___ Data shown

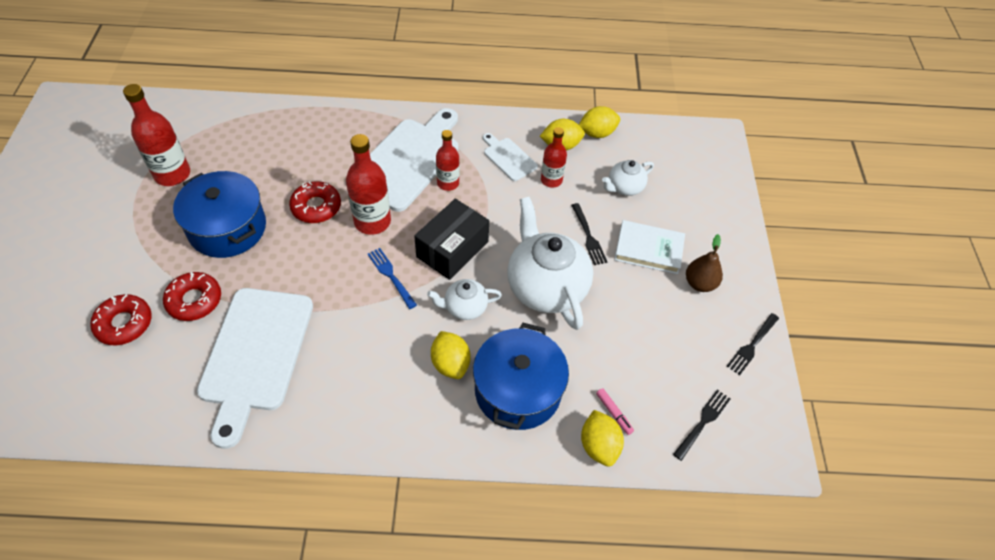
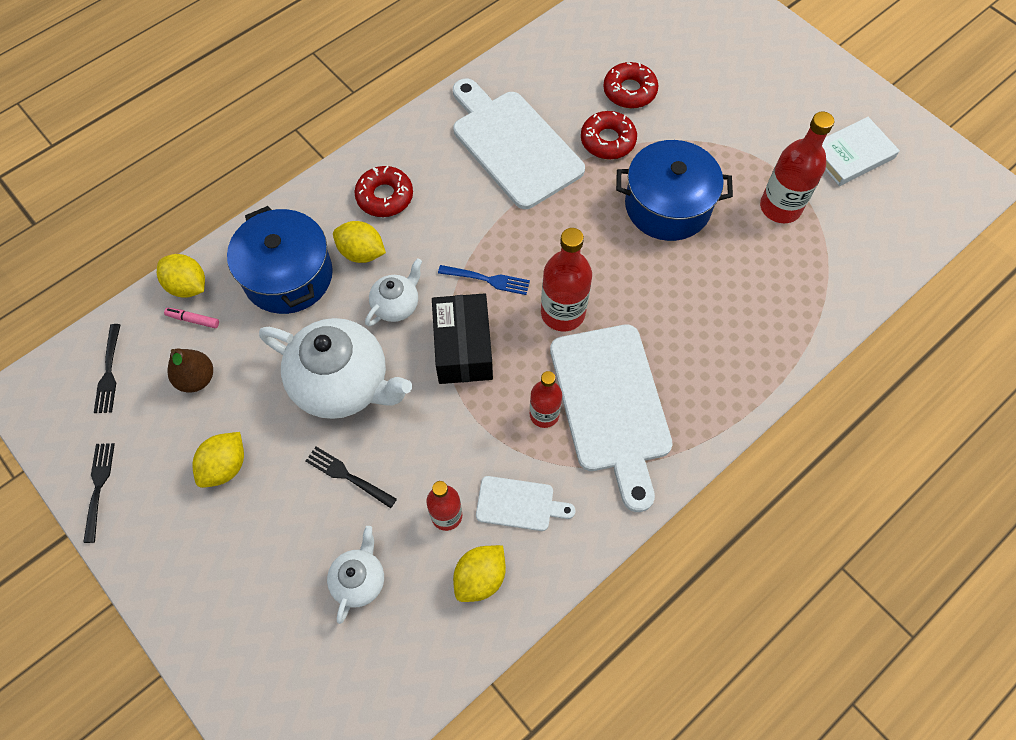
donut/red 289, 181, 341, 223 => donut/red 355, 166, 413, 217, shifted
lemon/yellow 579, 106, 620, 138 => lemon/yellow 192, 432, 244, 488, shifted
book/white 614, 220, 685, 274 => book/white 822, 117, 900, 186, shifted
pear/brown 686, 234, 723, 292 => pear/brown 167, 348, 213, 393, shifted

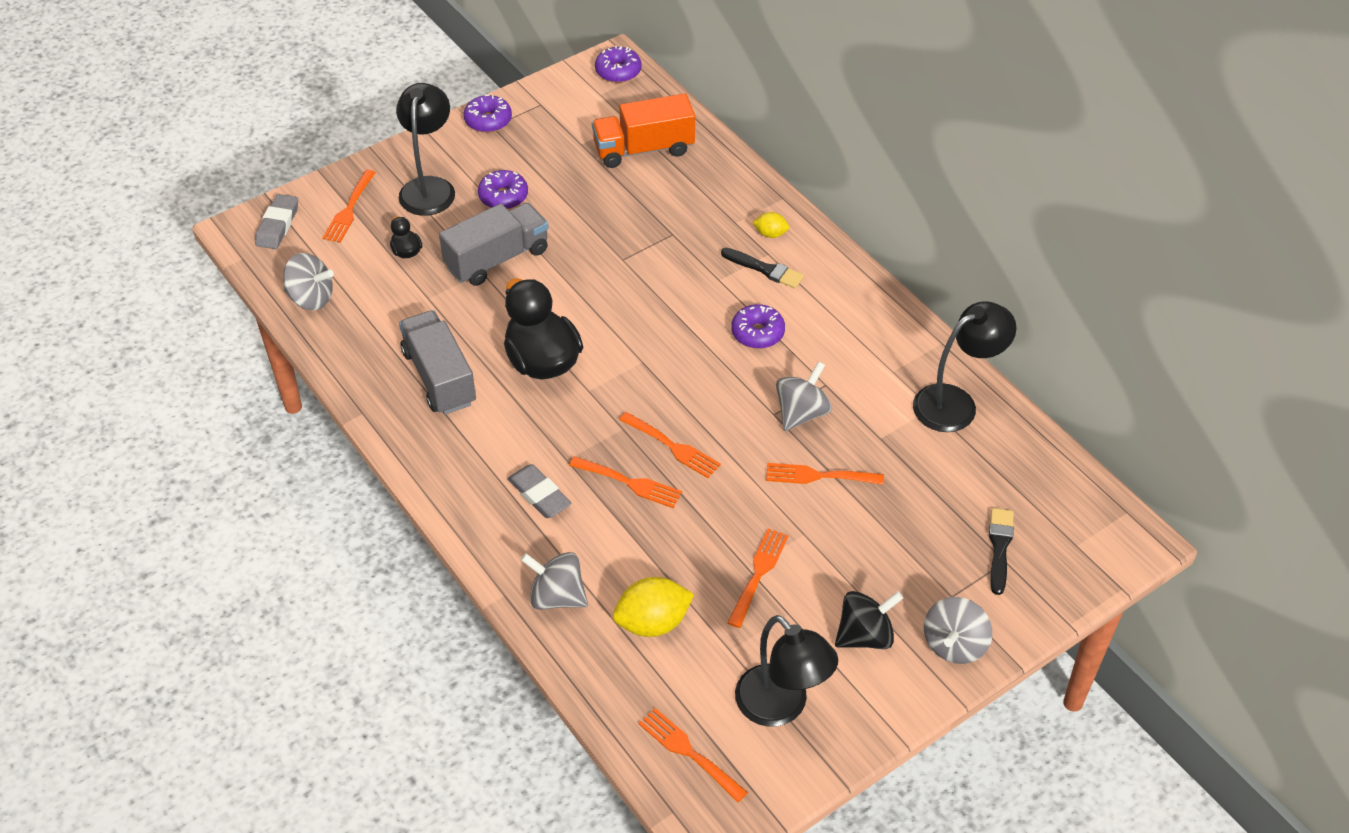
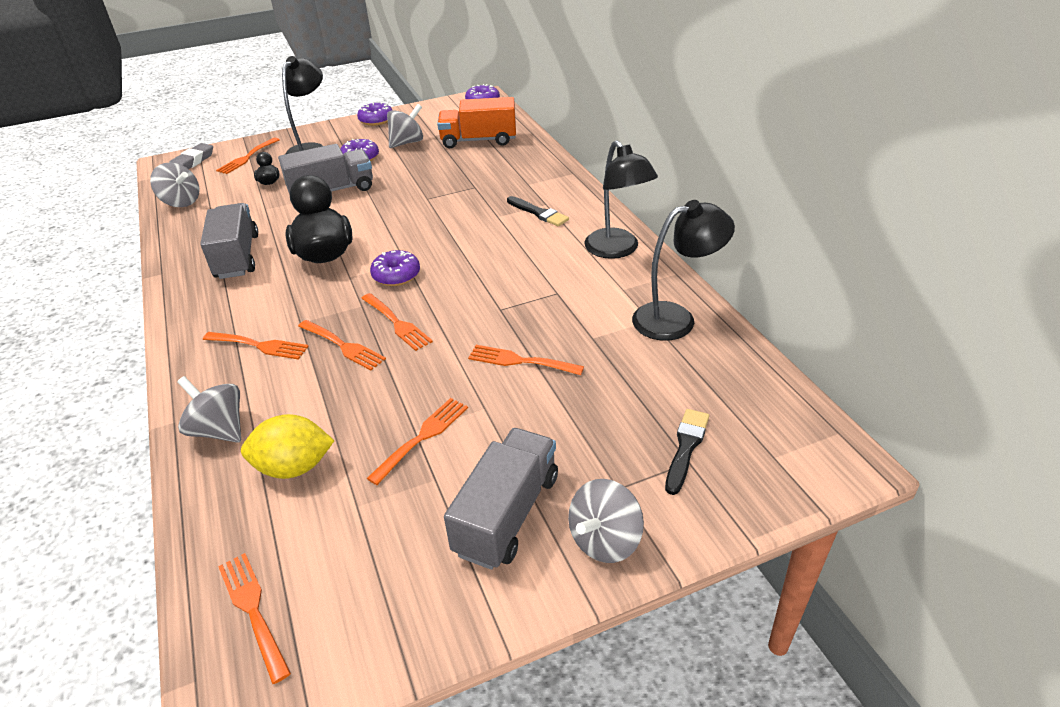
lemon/yellow 752, 212, 789, 238 => nothing
donut/purple 731, 304, 785, 349 => donut/purple 370, 250, 420, 286, shifted
lamp/black 735, 615, 838, 727 => lamp/black 584, 140, 658, 259, shifted
spinning top/grey 776, 362, 832, 431 => spinning top/grey 387, 104, 423, 148, shifted
eraser/grey 508, 464, 572, 518 => fork/orange 203, 332, 309, 360
spinning top/black 835, 591, 903, 649 => truck/grey 444, 428, 558, 570

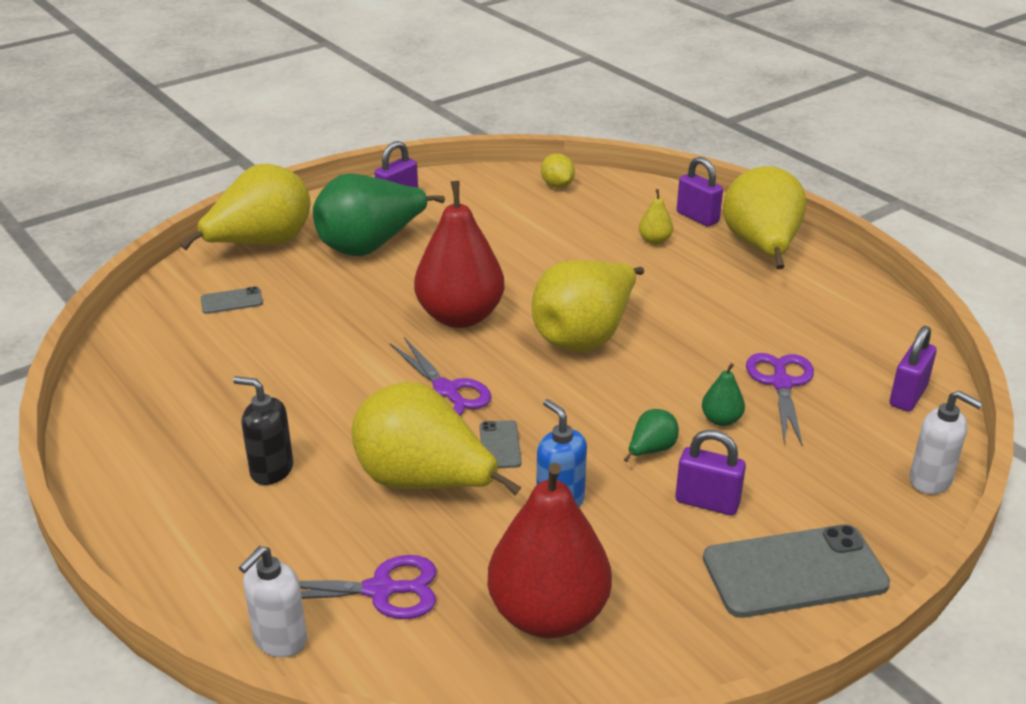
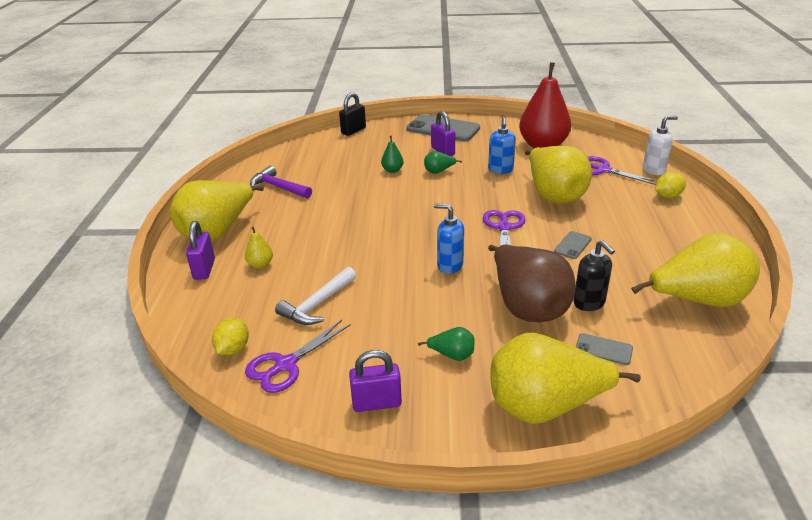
padlock/purple 890, 326, 937, 412 => nothing
nothing => hammer/purple 250, 166, 312, 199
nothing => hammer/white 275, 267, 356, 325
nothing => pear/brown 488, 244, 575, 322
nothing => lemon/yellow 655, 172, 686, 198
soap dispenser/black 233, 376, 293, 485 => soap dispenser/black 574, 240, 615, 311, shifted
phone/grey 480, 420, 522, 468 => phone/grey 554, 231, 592, 259, shifted
pear/yellow 532, 260, 644, 352 => pear/yellow 631, 233, 760, 307, shifted
scissors/purple 746, 353, 814, 447 => scissors/purple 245, 320, 351, 393, shifted
pear/red 414, 181, 504, 328 => soap dispenser/blue 434, 203, 464, 274
soap dispenser/white 910, 390, 983, 494 => padlock/black 339, 93, 366, 136
pear/green 313, 173, 445, 256 => pear/green 418, 327, 474, 361, x0.42

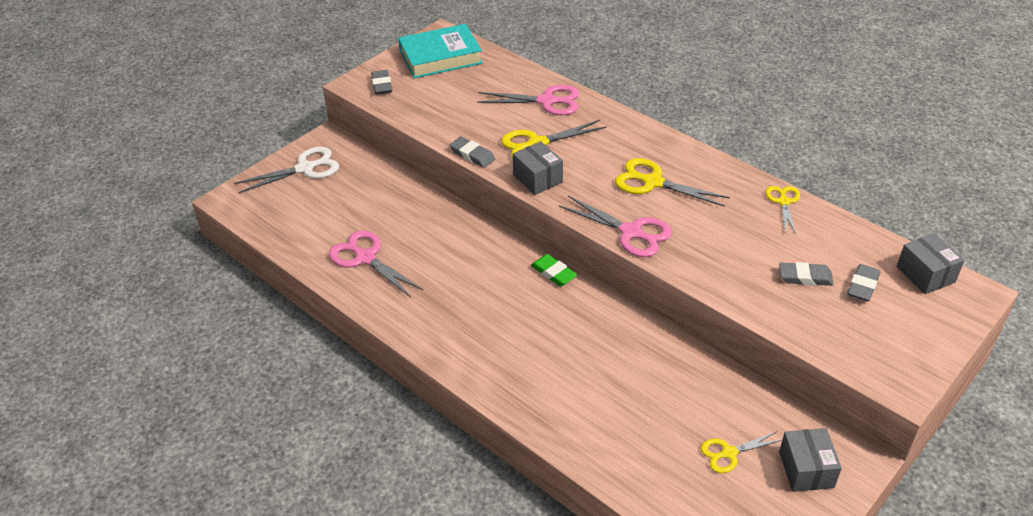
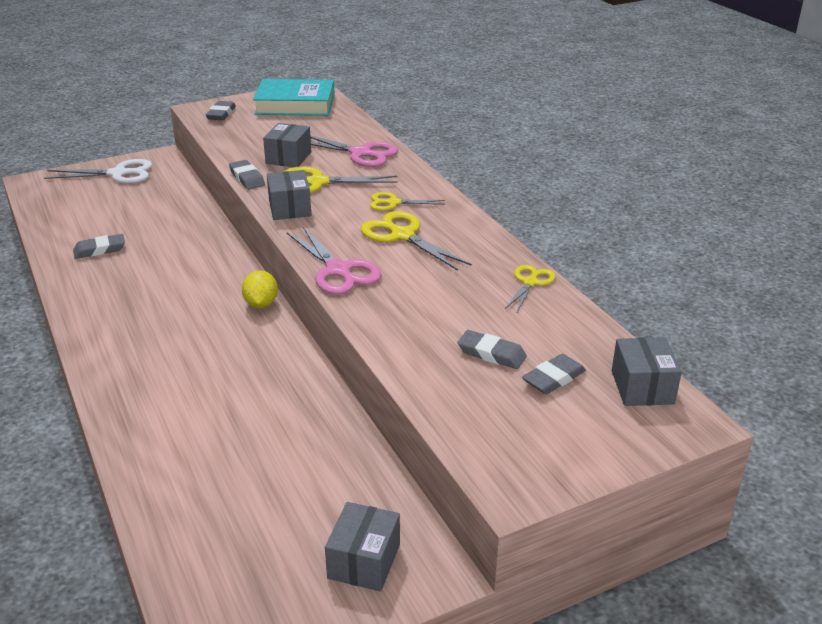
nothing => box/grey 263, 123, 311, 167
scissors/yellow 701, 431, 782, 473 => scissors/yellow 370, 192, 445, 211, shifted
scissors/pink 329, 230, 423, 298 => eraser/grey 73, 234, 125, 259
eraser/green 531, 254, 577, 286 => lemon/yellow 242, 270, 278, 308

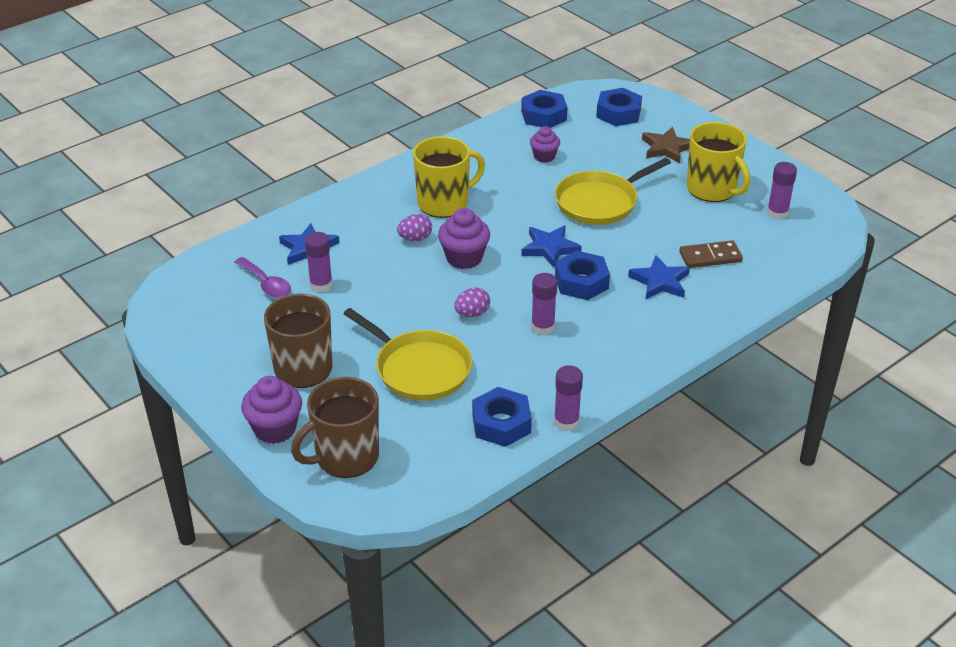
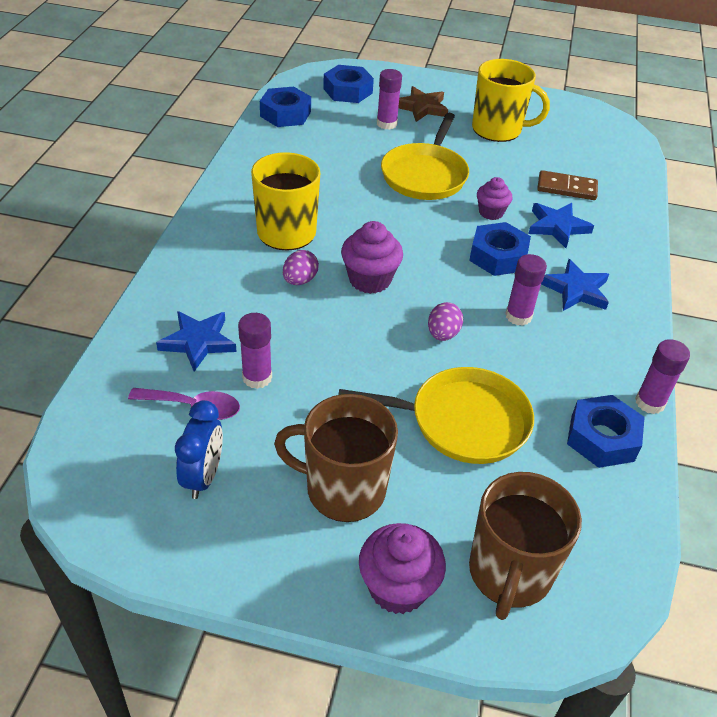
nothing => clock/blue 175, 400, 223, 499
star/blue 521, 225, 582, 268 => star/blue 541, 259, 609, 311, shifted
cupcake/purple 530, 126, 560, 163 => cupcake/purple 477, 177, 512, 220, shifted
glue stick/purple 767, 162, 797, 219 => glue stick/purple 377, 69, 402, 130, shifted
domino/brown 679, 240, 743, 268 => domino/brown 537, 170, 598, 200, 60 degrees clockwise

______

**Task instructions:**
All of the data above needs to be retyped exactly, with the pictures removed.

**Output:**
donut/red 289, 181, 341, 223 => donut/red 355, 166, 413, 217, shifted
lemon/yellow 579, 106, 620, 138 => lemon/yellow 192, 432, 244, 488, shifted
book/white 614, 220, 685, 274 => book/white 822, 117, 900, 186, shifted
pear/brown 686, 234, 723, 292 => pear/brown 167, 348, 213, 393, shifted

lemon/yellow 752, 212, 789, 238 => nothing
donut/purple 731, 304, 785, 349 => donut/purple 370, 250, 420, 286, shifted
lamp/black 735, 615, 838, 727 => lamp/black 584, 140, 658, 259, shifted
spinning top/grey 776, 362, 832, 431 => spinning top/grey 387, 104, 423, 148, shifted
eraser/grey 508, 464, 572, 518 => fork/orange 203, 332, 309, 360
spinning top/black 835, 591, 903, 649 => truck/grey 444, 428, 558, 570

padlock/purple 890, 326, 937, 412 => nothing
nothing => hammer/purple 250, 166, 312, 199
nothing => hammer/white 275, 267, 356, 325
nothing => pear/brown 488, 244, 575, 322
nothing => lemon/yellow 655, 172, 686, 198
soap dispenser/black 233, 376, 293, 485 => soap dispenser/black 574, 240, 615, 311, shifted
phone/grey 480, 420, 522, 468 => phone/grey 554, 231, 592, 259, shifted
pear/yellow 532, 260, 644, 352 => pear/yellow 631, 233, 760, 307, shifted
scissors/purple 746, 353, 814, 447 => scissors/purple 245, 320, 351, 393, shifted
pear/red 414, 181, 504, 328 => soap dispenser/blue 434, 203, 464, 274
soap dispenser/white 910, 390, 983, 494 => padlock/black 339, 93, 366, 136
pear/green 313, 173, 445, 256 => pear/green 418, 327, 474, 361, x0.42

nothing => box/grey 263, 123, 311, 167
scissors/yellow 701, 431, 782, 473 => scissors/yellow 370, 192, 445, 211, shifted
scissors/pink 329, 230, 423, 298 => eraser/grey 73, 234, 125, 259
eraser/green 531, 254, 577, 286 => lemon/yellow 242, 270, 278, 308

nothing => clock/blue 175, 400, 223, 499
star/blue 521, 225, 582, 268 => star/blue 541, 259, 609, 311, shifted
cupcake/purple 530, 126, 560, 163 => cupcake/purple 477, 177, 512, 220, shifted
glue stick/purple 767, 162, 797, 219 => glue stick/purple 377, 69, 402, 130, shifted
domino/brown 679, 240, 743, 268 => domino/brown 537, 170, 598, 200, 60 degrees clockwise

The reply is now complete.